**TO DO**: The entries below are to be repeated exactly, with the pictures left out.

**PROVIDED ENTRIES**:
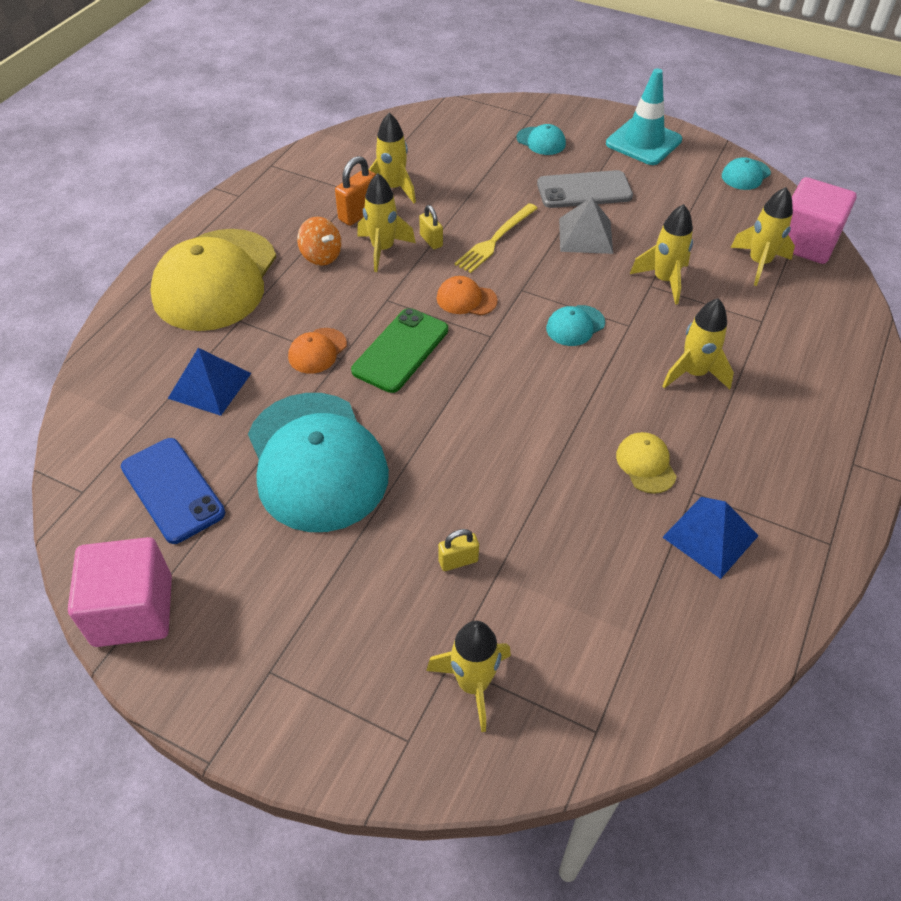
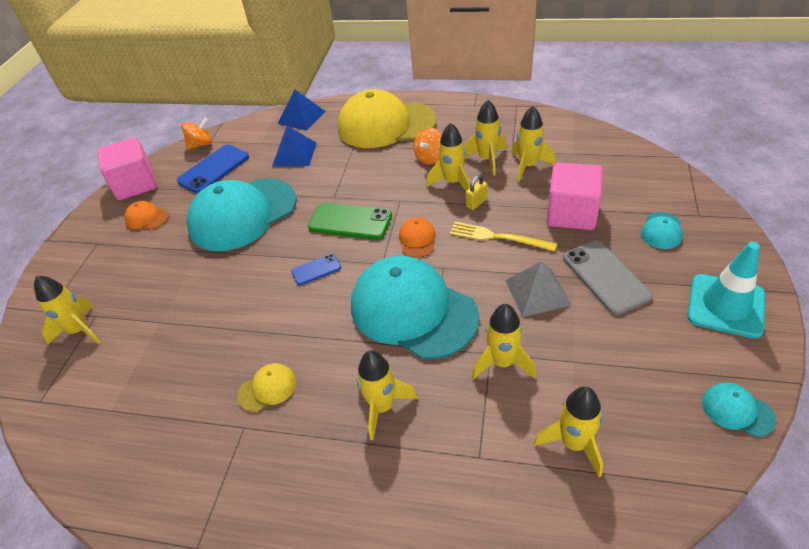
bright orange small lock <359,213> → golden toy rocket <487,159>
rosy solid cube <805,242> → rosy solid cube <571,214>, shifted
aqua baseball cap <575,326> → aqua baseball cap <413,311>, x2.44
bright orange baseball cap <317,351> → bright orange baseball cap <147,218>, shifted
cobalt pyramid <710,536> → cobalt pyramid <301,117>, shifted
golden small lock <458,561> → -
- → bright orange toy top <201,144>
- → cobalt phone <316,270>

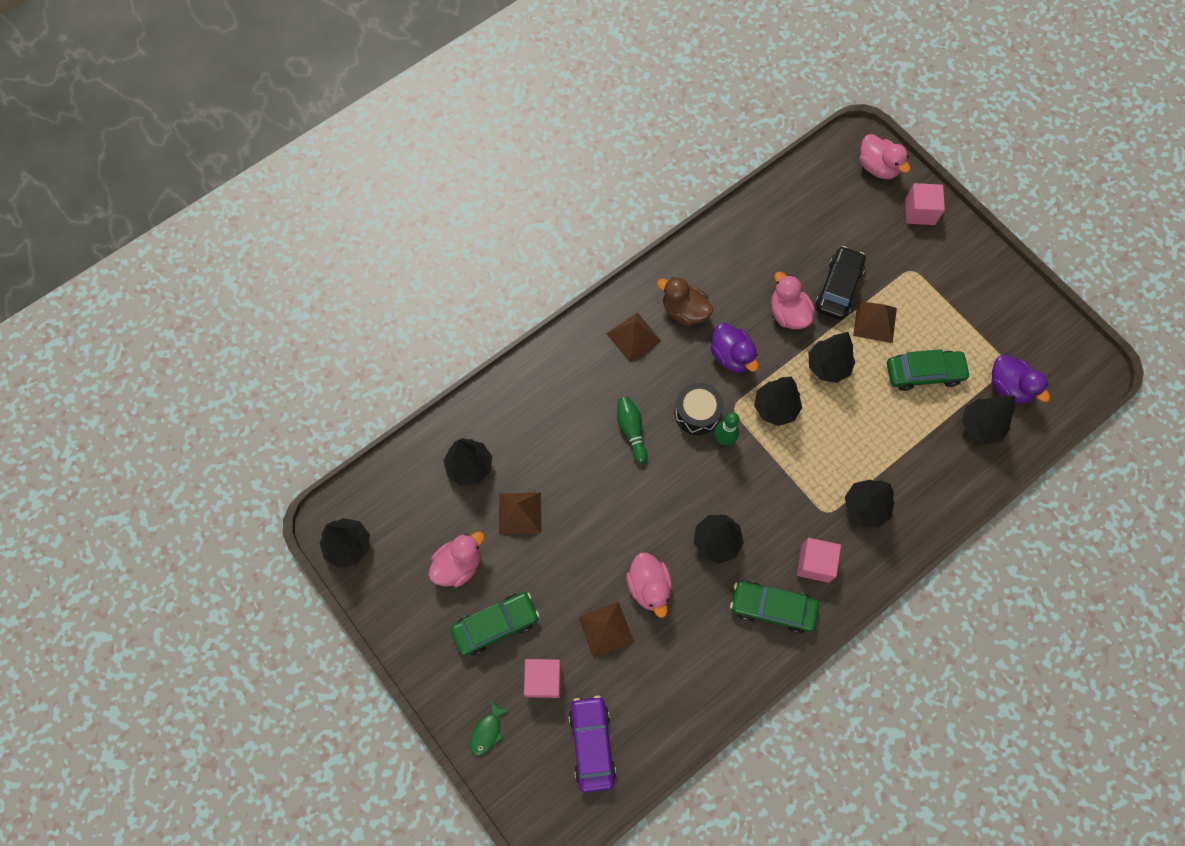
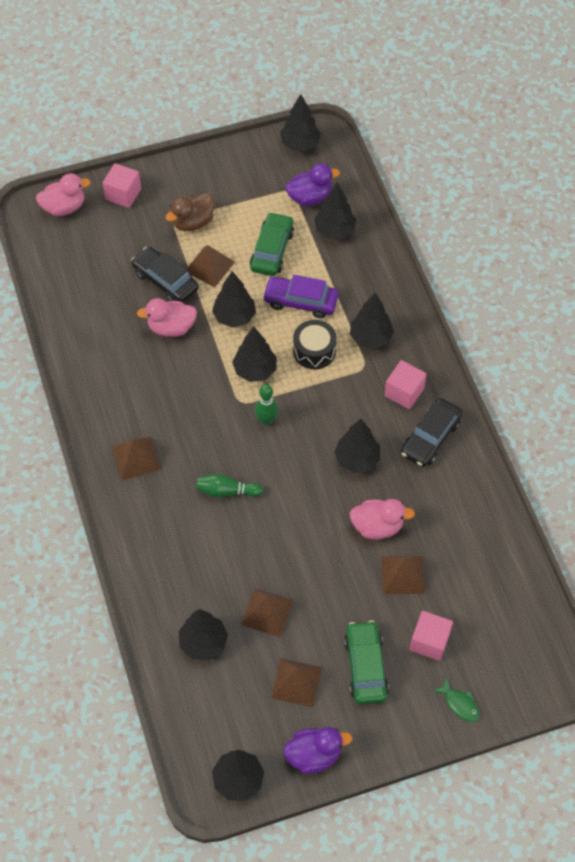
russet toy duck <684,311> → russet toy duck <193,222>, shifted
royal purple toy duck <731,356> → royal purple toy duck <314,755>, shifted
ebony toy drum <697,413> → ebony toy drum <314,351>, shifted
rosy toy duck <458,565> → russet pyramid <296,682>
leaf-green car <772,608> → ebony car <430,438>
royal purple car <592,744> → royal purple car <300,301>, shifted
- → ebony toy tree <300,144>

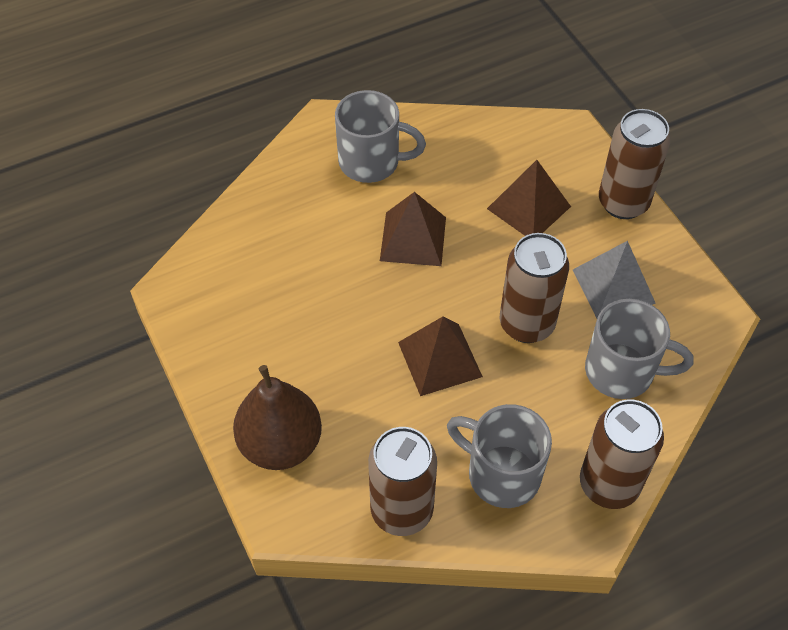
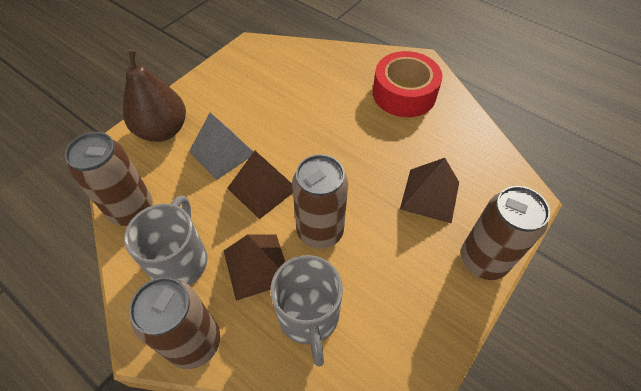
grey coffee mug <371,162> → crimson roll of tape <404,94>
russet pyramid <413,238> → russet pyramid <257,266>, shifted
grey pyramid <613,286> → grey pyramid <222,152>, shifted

**OUTPUT OF THE TASK**:
bright orange small lock <359,213> → golden toy rocket <487,159>
rosy solid cube <805,242> → rosy solid cube <571,214>, shifted
aqua baseball cap <575,326> → aqua baseball cap <413,311>, x2.44
bright orange baseball cap <317,351> → bright orange baseball cap <147,218>, shifted
cobalt pyramid <710,536> → cobalt pyramid <301,117>, shifted
golden small lock <458,561> → -
- → bright orange toy top <201,144>
- → cobalt phone <316,270>

russet toy duck <684,311> → russet toy duck <193,222>, shifted
royal purple toy duck <731,356> → royal purple toy duck <314,755>, shifted
ebony toy drum <697,413> → ebony toy drum <314,351>, shifted
rosy toy duck <458,565> → russet pyramid <296,682>
leaf-green car <772,608> → ebony car <430,438>
royal purple car <592,744> → royal purple car <300,301>, shifted
- → ebony toy tree <300,144>

grey coffee mug <371,162> → crimson roll of tape <404,94>
russet pyramid <413,238> → russet pyramid <257,266>, shifted
grey pyramid <613,286> → grey pyramid <222,152>, shifted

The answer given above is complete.